■ **RECORDED INFORMATION**:
= = =

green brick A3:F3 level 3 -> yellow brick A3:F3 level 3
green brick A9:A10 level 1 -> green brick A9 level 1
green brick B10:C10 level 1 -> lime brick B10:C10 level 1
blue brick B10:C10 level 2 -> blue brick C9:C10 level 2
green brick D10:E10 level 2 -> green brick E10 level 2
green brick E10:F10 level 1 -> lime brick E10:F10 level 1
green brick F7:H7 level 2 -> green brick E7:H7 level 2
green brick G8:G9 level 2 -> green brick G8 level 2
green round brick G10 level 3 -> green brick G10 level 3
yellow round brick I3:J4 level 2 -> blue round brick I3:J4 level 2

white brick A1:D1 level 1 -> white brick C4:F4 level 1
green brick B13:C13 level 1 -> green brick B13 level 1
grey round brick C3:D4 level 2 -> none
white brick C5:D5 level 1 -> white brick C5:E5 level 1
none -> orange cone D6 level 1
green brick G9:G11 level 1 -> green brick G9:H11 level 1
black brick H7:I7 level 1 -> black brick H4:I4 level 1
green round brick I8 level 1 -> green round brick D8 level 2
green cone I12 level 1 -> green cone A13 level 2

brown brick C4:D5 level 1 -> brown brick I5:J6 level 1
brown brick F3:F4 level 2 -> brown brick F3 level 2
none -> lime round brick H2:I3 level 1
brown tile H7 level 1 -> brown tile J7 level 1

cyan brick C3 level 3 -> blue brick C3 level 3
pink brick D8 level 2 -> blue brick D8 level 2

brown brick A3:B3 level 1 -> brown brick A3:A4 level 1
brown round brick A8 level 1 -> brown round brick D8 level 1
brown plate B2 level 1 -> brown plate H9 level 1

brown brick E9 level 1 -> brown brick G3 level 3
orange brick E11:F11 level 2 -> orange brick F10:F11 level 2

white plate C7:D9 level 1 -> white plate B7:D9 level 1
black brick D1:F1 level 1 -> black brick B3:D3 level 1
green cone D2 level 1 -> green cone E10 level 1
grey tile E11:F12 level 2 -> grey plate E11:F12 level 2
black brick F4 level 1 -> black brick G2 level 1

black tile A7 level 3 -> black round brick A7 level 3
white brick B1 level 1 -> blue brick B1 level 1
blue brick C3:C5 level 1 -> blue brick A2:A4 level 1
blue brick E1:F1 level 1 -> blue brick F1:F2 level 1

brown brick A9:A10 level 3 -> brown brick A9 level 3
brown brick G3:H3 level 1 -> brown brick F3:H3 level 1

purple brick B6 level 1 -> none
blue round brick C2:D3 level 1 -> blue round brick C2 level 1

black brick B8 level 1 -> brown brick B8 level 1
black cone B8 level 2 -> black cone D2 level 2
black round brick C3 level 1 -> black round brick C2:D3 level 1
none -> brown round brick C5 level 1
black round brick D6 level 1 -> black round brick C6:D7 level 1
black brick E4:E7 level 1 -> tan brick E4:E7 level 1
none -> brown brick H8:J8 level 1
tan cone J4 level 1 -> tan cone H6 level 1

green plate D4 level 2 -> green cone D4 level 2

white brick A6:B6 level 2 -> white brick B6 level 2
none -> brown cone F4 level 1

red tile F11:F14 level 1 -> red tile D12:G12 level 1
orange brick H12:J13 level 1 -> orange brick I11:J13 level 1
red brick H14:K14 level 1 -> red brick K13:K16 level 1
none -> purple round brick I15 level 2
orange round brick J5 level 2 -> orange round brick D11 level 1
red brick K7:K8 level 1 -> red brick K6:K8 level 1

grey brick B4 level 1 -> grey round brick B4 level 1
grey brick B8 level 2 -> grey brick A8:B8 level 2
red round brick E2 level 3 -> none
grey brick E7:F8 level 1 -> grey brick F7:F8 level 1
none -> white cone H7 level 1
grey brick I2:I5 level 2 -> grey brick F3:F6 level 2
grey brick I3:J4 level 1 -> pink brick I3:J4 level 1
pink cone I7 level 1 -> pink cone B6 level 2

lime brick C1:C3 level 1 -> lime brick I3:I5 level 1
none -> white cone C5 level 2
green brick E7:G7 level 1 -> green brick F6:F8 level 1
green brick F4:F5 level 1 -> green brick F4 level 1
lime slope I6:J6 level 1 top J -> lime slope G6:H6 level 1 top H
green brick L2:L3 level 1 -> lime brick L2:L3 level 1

= = =

■ **PROBLEM DETAILS**: Within the listing, how many lines hold the string "grey"? State that number alone.

■ **RESULT OF THE EXERCISE**: 7